WHAT TO WORK ON:
Pick every line from the data below that contains the string "turquoise" and copy it.

----- MATERIAL PROVIDED

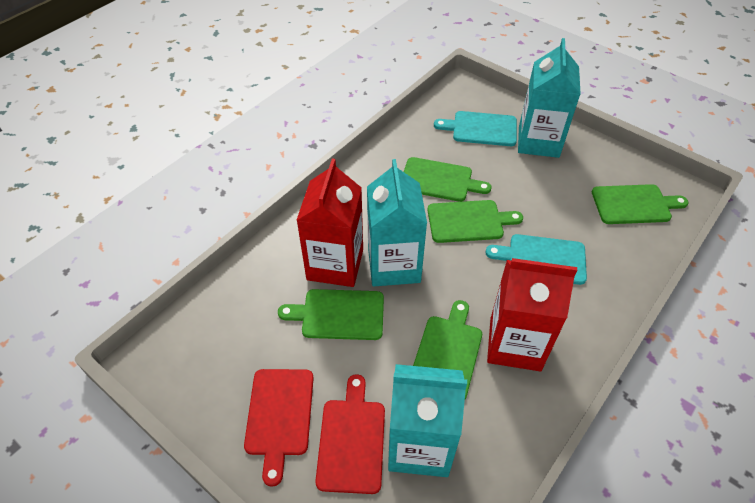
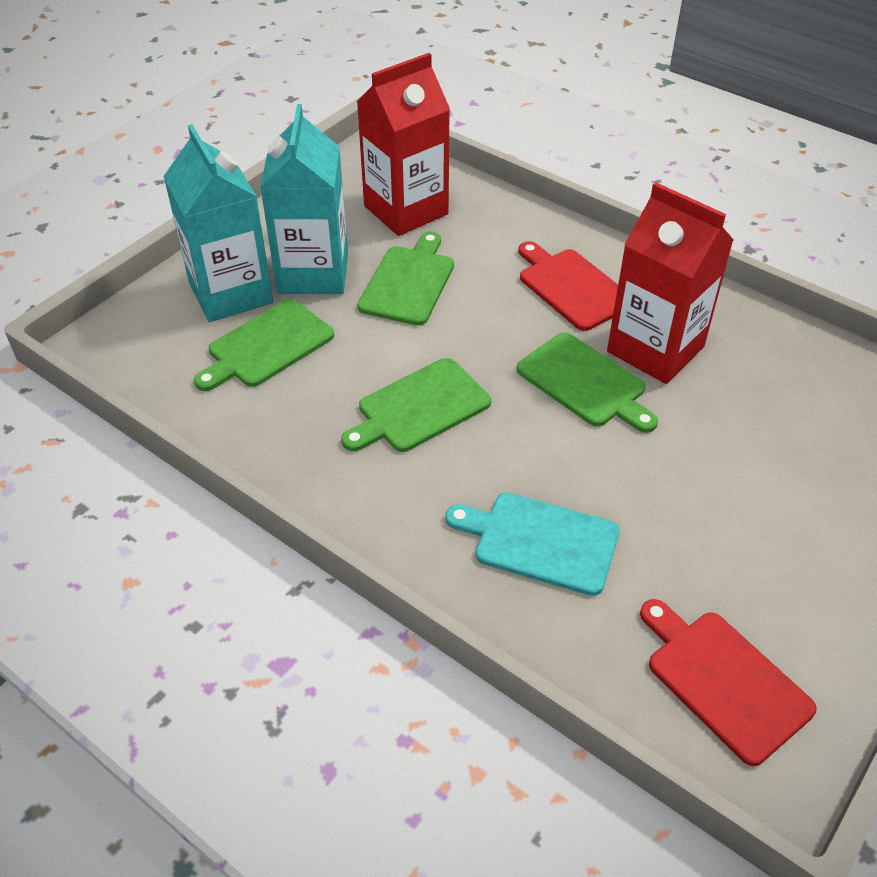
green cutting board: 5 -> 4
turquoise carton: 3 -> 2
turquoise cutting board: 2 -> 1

----------
----- MATERIAL PROVIDED

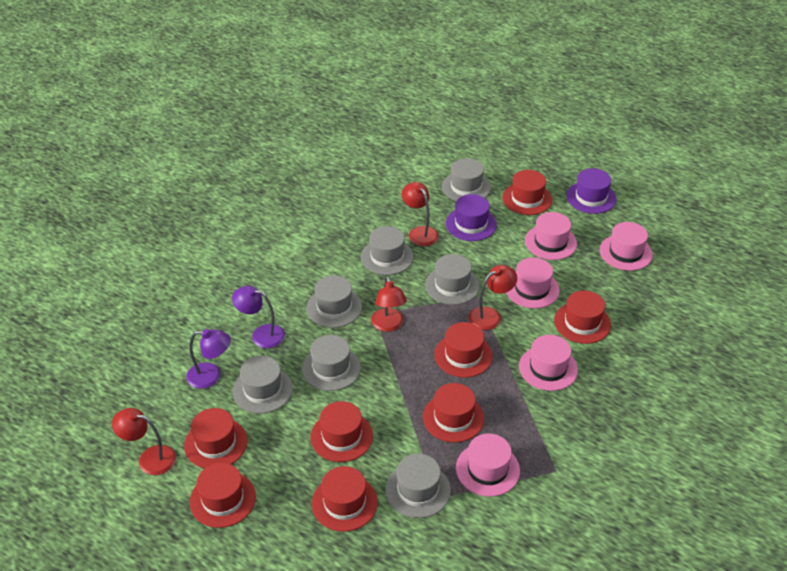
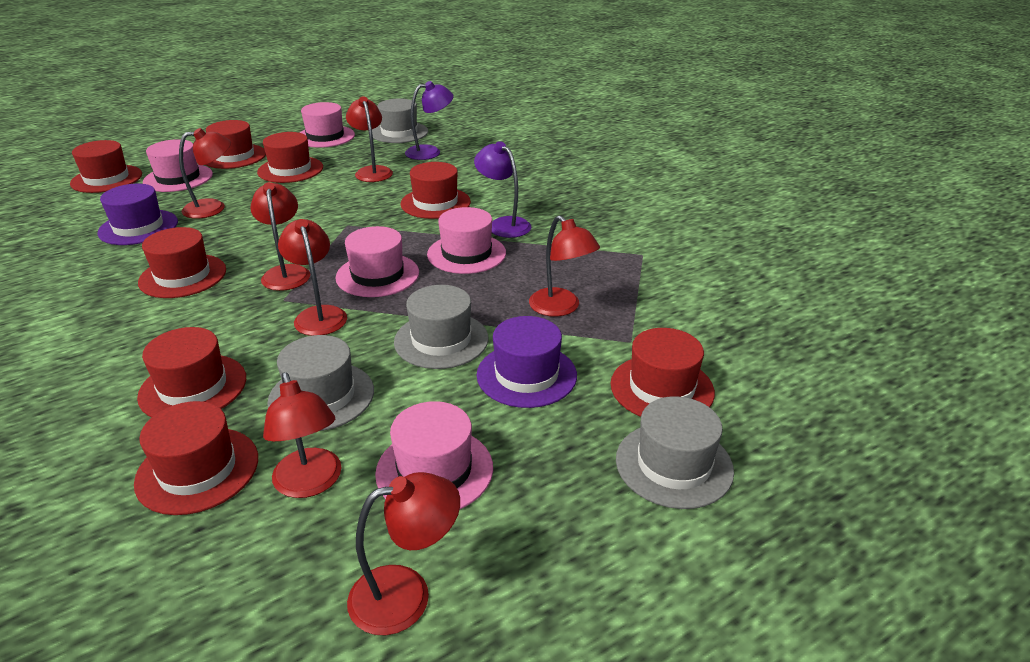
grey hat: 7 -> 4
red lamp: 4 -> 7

----------

RESPONSE:
turquoise carton: 3 -> 2
turquoise cutting board: 2 -> 1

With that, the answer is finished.